» **Colored shape movement records**:
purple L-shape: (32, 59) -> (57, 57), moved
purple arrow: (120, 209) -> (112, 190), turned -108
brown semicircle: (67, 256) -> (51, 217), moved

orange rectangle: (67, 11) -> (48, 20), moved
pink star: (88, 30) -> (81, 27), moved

» **Directions for this task**: Every line above is to be transcribed exactly.

» **Exercise result**:
purple L-shape: (32, 59) -> (57, 57), moved
purple arrow: (120, 209) -> (112, 190), turned -108
brown semicircle: (67, 256) -> (51, 217), moved

orange rectangle: (67, 11) -> (48, 20), moved
pink star: (88, 30) -> (81, 27), moved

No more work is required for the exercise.